*Data excerpt*:
***
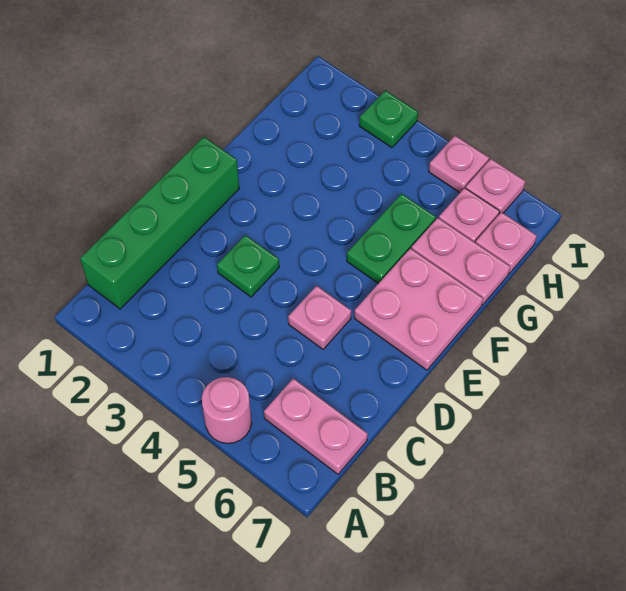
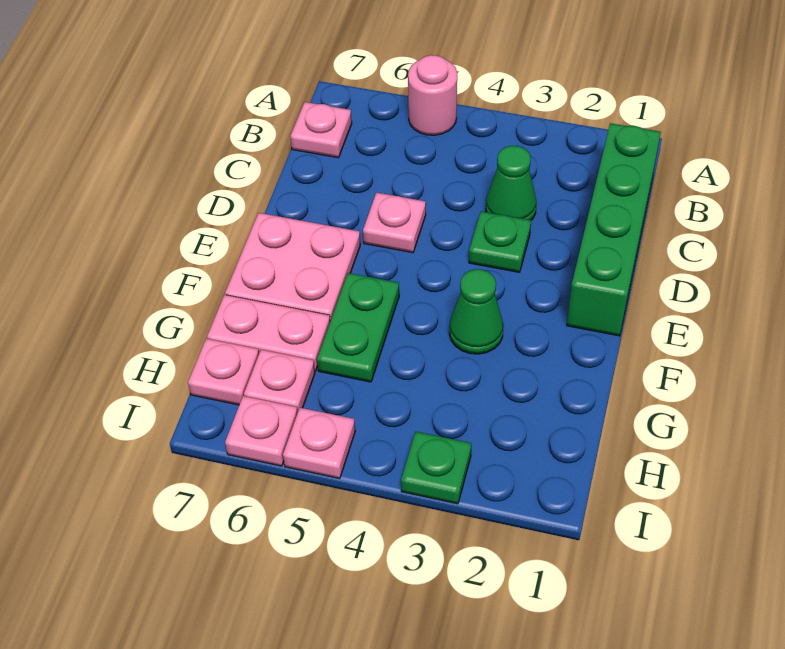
pink plate B6:B7 level 1 -> pink plate B7 level 1
none -> green cone C3 level 1
none -> green cone F3 level 1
***
*What to do*:
Return the listing verbatim; pictures are not part of the copy.

*Answer space*:
pink plate B6:B7 level 1 -> pink plate B7 level 1
none -> green cone C3 level 1
none -> green cone F3 level 1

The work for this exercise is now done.